**What is needed:**
A single number is expected: the count of lines in the records below that contain "calculator".

Collected data:
++++++
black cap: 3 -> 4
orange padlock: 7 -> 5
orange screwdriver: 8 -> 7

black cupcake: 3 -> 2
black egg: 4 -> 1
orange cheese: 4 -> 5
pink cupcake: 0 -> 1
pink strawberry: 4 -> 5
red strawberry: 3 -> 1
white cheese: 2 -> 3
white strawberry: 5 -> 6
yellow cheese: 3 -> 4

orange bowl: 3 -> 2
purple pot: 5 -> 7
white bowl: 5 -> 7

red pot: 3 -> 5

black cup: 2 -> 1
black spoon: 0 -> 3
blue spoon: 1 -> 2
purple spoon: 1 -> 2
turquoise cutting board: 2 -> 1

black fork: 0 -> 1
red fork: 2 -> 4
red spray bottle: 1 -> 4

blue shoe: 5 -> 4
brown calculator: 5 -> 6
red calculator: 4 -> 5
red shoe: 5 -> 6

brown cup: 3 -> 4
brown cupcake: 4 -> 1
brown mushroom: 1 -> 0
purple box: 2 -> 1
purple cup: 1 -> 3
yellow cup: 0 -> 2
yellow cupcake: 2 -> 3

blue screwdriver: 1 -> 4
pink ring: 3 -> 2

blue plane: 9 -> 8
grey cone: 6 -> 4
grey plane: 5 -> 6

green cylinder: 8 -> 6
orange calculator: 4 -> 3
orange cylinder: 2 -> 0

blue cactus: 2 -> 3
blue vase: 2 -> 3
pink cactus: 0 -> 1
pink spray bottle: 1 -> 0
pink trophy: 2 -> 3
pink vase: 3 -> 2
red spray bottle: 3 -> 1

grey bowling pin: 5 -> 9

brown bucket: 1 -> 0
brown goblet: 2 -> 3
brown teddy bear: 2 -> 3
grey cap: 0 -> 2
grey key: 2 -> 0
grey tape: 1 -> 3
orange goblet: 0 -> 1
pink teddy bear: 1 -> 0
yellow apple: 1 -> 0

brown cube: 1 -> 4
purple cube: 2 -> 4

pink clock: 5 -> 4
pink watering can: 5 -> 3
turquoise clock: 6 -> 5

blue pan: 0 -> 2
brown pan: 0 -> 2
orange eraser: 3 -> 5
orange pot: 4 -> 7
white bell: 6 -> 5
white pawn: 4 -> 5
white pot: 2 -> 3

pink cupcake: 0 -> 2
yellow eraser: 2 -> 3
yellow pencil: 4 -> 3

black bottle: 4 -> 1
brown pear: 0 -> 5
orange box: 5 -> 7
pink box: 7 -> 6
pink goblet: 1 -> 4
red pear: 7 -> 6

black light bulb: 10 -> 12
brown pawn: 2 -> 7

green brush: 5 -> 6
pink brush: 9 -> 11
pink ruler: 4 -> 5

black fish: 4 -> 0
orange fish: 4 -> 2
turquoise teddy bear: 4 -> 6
++++++
**Response area:**
3